Provided material:
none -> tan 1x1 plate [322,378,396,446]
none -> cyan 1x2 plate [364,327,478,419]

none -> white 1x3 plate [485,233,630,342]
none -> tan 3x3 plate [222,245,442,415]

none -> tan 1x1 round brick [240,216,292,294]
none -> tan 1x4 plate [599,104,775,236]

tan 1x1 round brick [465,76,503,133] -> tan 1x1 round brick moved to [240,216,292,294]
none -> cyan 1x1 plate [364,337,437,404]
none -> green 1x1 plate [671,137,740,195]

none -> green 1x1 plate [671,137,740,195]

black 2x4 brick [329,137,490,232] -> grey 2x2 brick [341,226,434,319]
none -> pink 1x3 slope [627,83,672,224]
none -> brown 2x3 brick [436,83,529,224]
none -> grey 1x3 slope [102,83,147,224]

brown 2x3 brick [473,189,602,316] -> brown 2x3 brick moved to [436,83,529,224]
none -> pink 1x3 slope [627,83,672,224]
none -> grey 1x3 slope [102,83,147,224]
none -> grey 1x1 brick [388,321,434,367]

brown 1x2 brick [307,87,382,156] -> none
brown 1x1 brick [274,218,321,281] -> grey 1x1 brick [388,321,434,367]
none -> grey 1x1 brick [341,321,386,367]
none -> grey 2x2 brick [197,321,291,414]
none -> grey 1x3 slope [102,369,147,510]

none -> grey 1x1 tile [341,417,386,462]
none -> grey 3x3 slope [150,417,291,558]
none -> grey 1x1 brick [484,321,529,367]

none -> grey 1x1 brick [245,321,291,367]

==

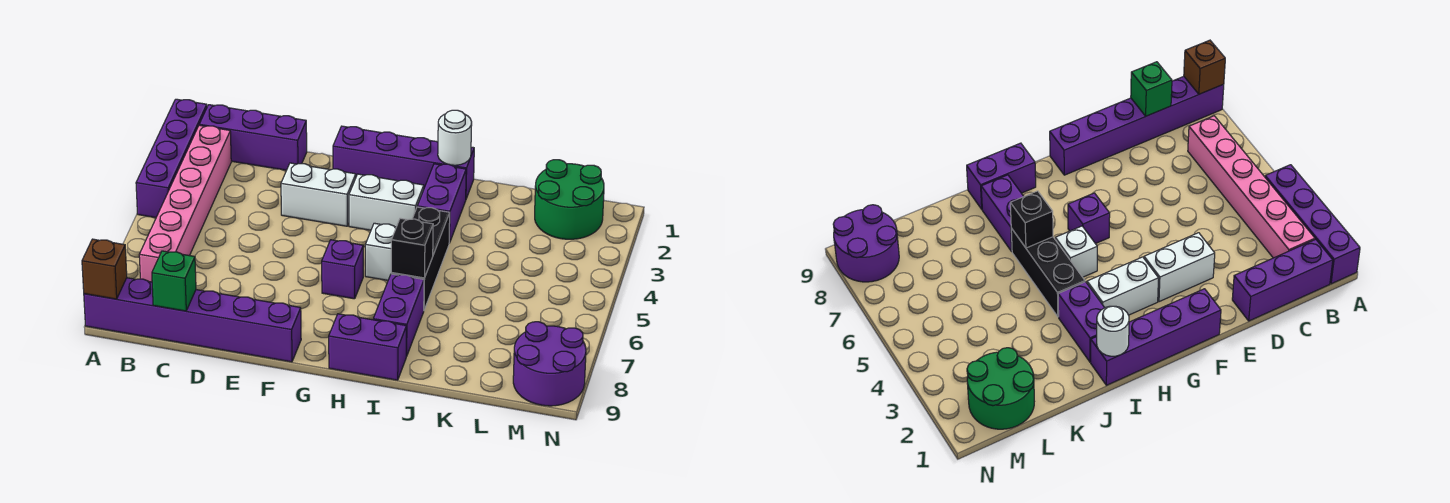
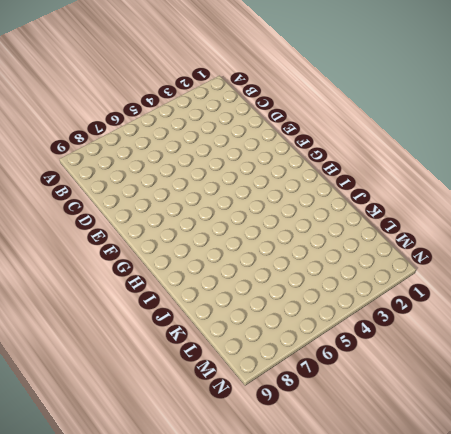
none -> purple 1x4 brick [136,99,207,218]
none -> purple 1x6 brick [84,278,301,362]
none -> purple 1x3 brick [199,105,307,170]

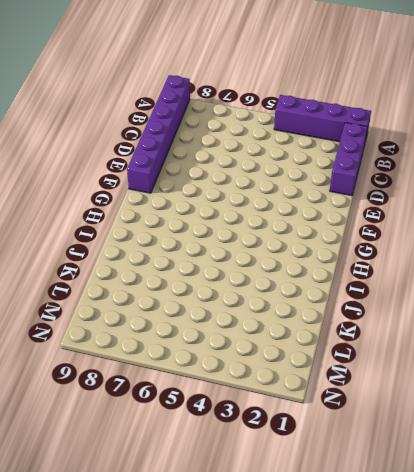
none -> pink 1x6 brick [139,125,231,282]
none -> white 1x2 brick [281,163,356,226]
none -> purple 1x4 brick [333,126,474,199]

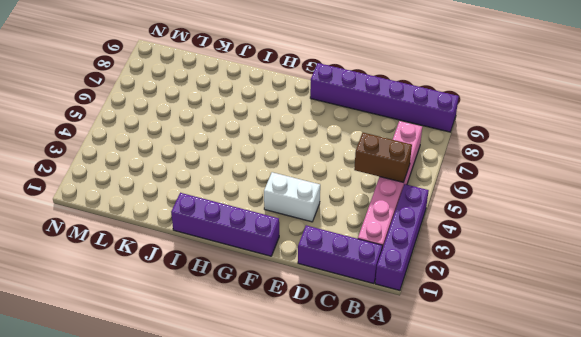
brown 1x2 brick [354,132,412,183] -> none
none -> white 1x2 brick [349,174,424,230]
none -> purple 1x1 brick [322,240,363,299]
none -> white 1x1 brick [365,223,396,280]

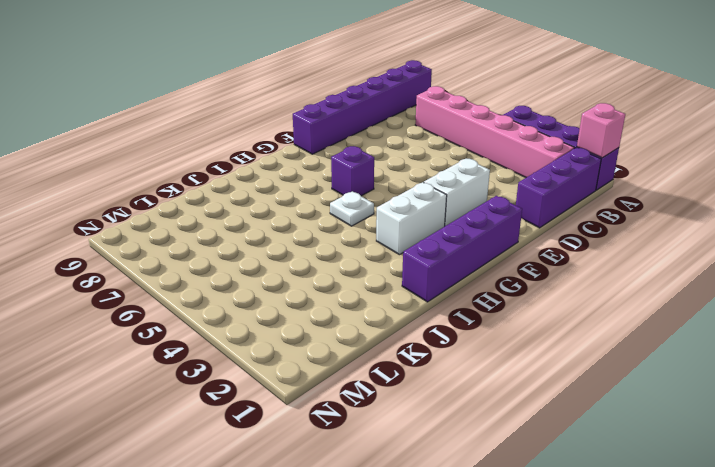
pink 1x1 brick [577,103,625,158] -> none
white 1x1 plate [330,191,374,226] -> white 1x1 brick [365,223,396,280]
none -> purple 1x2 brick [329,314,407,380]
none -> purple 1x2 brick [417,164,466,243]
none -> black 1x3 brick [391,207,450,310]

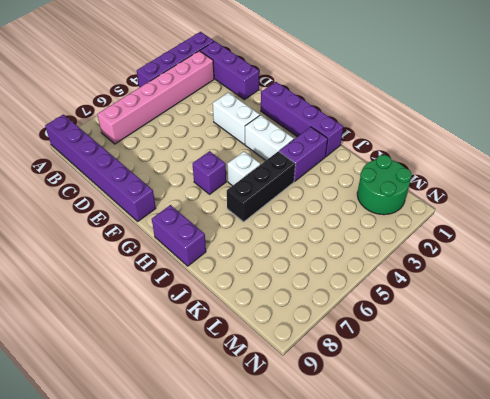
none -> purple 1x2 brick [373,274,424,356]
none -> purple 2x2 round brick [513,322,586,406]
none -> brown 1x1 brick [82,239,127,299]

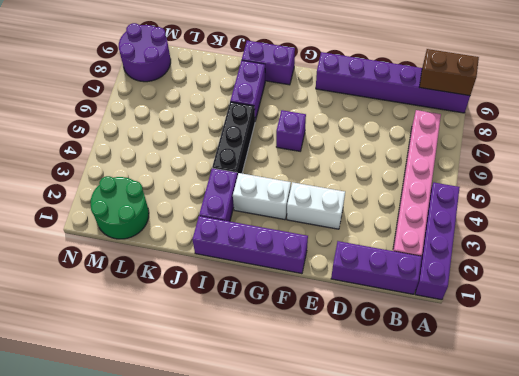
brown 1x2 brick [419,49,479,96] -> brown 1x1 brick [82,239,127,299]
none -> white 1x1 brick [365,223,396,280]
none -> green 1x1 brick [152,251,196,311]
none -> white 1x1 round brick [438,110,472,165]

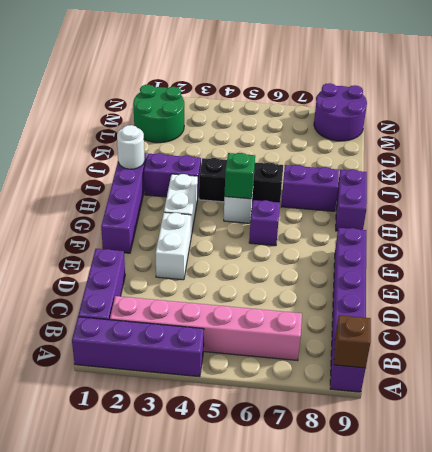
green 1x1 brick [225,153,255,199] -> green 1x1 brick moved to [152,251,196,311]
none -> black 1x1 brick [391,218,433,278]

Problem: Nothing but the lines from the one with "brown 1x2 brick [419,49,479,96]" up to and including the one with "none -> black 1x1 brick [391,218,433,278]" should be printed, exactly as they read above. Please keep the pictures out.

Exercise solution:
brown 1x2 brick [419,49,479,96] -> brown 1x1 brick [82,239,127,299]
none -> white 1x1 brick [365,223,396,280]
none -> green 1x1 brick [152,251,196,311]
none -> white 1x1 round brick [438,110,472,165]

green 1x1 brick [225,153,255,199] -> green 1x1 brick moved to [152,251,196,311]
none -> black 1x1 brick [391,218,433,278]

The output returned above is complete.